▶ _Task prompt_:
Without changing a single word, output each entry.

▶ _Excerpted records_:
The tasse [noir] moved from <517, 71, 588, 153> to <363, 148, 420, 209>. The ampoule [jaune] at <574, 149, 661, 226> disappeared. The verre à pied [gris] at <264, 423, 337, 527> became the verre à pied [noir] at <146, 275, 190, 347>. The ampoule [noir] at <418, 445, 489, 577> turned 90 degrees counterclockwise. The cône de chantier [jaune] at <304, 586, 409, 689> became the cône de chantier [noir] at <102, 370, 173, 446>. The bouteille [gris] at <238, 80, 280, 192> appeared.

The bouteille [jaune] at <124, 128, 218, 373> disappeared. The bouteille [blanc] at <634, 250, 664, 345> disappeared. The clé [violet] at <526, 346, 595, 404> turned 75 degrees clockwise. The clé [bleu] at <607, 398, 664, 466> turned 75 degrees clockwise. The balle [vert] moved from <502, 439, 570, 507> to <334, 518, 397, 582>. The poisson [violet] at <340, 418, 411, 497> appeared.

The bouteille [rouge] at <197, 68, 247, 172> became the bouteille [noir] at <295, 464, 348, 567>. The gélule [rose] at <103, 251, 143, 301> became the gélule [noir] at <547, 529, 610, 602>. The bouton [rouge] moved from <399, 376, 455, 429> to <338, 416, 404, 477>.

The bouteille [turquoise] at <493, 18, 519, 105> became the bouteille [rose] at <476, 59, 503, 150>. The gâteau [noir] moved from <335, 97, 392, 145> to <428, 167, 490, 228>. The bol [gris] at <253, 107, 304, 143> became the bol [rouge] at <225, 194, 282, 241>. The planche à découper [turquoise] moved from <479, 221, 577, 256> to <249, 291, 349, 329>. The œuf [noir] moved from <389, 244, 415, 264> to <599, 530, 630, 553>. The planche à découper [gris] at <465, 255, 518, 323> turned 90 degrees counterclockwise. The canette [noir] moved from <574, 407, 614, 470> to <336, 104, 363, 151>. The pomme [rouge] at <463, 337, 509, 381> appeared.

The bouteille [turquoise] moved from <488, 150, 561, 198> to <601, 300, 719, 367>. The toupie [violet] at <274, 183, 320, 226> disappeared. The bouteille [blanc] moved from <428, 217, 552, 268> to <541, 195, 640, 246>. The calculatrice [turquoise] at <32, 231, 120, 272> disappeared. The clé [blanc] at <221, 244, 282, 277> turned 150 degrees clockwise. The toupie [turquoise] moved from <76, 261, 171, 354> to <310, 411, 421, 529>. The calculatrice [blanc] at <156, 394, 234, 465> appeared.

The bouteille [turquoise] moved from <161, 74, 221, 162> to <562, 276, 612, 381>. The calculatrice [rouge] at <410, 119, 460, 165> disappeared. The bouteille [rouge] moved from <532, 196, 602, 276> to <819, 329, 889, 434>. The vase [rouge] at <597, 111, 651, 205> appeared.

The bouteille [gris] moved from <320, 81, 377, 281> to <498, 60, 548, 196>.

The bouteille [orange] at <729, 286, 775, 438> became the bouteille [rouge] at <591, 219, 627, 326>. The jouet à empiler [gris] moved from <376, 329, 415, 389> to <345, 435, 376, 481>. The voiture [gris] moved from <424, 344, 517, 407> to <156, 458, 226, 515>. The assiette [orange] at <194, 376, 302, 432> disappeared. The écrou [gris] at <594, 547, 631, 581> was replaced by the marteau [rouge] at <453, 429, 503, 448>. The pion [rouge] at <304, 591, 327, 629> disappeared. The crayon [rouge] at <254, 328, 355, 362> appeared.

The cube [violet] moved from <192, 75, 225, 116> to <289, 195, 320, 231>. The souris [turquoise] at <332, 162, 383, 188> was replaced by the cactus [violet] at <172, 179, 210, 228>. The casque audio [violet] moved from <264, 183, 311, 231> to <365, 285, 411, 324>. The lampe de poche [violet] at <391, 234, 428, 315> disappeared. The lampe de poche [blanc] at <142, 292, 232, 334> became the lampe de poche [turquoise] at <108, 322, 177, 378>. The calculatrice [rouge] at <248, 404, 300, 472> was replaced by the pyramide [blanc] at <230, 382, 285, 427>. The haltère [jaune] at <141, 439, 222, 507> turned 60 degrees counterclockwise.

▶ _Answer to this problem_:
The tasse [noir] moved from <517, 71, 588, 153> to <363, 148, 420, 209>. The ampoule [jaune] at <574, 149, 661, 226> disappeared. The verre à pied [gris] at <264, 423, 337, 527> became the verre à pied [noir] at <146, 275, 190, 347>. The ampoule [noir] at <418, 445, 489, 577> turned 90 degrees counterclockwise. The cône de chantier [jaune] at <304, 586, 409, 689> became the cône de chantier [noir] at <102, 370, 173, 446>. The bouteille [gris] at <238, 80, 280, 192> appeared.

The bouteille [jaune] at <124, 128, 218, 373> disappeared. The bouteille [blanc] at <634, 250, 664, 345> disappeared. The clé [violet] at <526, 346, 595, 404> turned 75 degrees clockwise. The clé [bleu] at <607, 398, 664, 466> turned 75 degrees clockwise. The balle [vert] moved from <502, 439, 570, 507> to <334, 518, 397, 582>. The poisson [violet] at <340, 418, 411, 497> appeared.

The bouteille [rouge] at <197, 68, 247, 172> became the bouteille [noir] at <295, 464, 348, 567>. The gélule [rose] at <103, 251, 143, 301> became the gélule [noir] at <547, 529, 610, 602>. The bouton [rouge] moved from <399, 376, 455, 429> to <338, 416, 404, 477>.

The bouteille [turquoise] at <493, 18, 519, 105> became the bouteille [rose] at <476, 59, 503, 150>. The gâteau [noir] moved from <335, 97, 392, 145> to <428, 167, 490, 228>. The bol [gris] at <253, 107, 304, 143> became the bol [rouge] at <225, 194, 282, 241>. The planche à découper [turquoise] moved from <479, 221, 577, 256> to <249, 291, 349, 329>. The œuf [noir] moved from <389, 244, 415, 264> to <599, 530, 630, 553>. The planche à découper [gris] at <465, 255, 518, 323> turned 90 degrees counterclockwise. The canette [noir] moved from <574, 407, 614, 470> to <336, 104, 363, 151>. The pomme [rouge] at <463, 337, 509, 381> appeared.

The bouteille [turquoise] moved from <488, 150, 561, 198> to <601, 300, 719, 367>. The toupie [violet] at <274, 183, 320, 226> disappeared. The bouteille [blanc] moved from <428, 217, 552, 268> to <541, 195, 640, 246>. The calculatrice [turquoise] at <32, 231, 120, 272> disappeared. The clé [blanc] at <221, 244, 282, 277> turned 150 degrees clockwise. The toupie [turquoise] moved from <76, 261, 171, 354> to <310, 411, 421, 529>. The calculatrice [blanc] at <156, 394, 234, 465> appeared.

The bouteille [turquoise] moved from <161, 74, 221, 162> to <562, 276, 612, 381>. The calculatrice [rouge] at <410, 119, 460, 165> disappeared. The bouteille [rouge] moved from <532, 196, 602, 276> to <819, 329, 889, 434>. The vase [rouge] at <597, 111, 651, 205> appeared.

The bouteille [gris] moved from <320, 81, 377, 281> to <498, 60, 548, 196>.

The bouteille [orange] at <729, 286, 775, 438> became the bouteille [rouge] at <591, 219, 627, 326>. The jouet à empiler [gris] moved from <376, 329, 415, 389> to <345, 435, 376, 481>. The voiture [gris] moved from <424, 344, 517, 407> to <156, 458, 226, 515>. The assiette [orange] at <194, 376, 302, 432> disappeared. The écrou [gris] at <594, 547, 631, 581> was replaced by the marteau [rouge] at <453, 429, 503, 448>. The pion [rouge] at <304, 591, 327, 629> disappeared. The crayon [rouge] at <254, 328, 355, 362> appeared.

The cube [violet] moved from <192, 75, 225, 116> to <289, 195, 320, 231>. The souris [turquoise] at <332, 162, 383, 188> was replaced by the cactus [violet] at <172, 179, 210, 228>. The casque audio [violet] moved from <264, 183, 311, 231> to <365, 285, 411, 324>. The lampe de poche [violet] at <391, 234, 428, 315> disappeared. The lampe de poche [blanc] at <142, 292, 232, 334> became the lampe de poche [turquoise] at <108, 322, 177, 378>. The calculatrice [rouge] at <248, 404, 300, 472> was replaced by the pyramide [blanc] at <230, 382, 285, 427>. The haltère [jaune] at <141, 439, 222, 507> turned 60 degrees counterclockwise.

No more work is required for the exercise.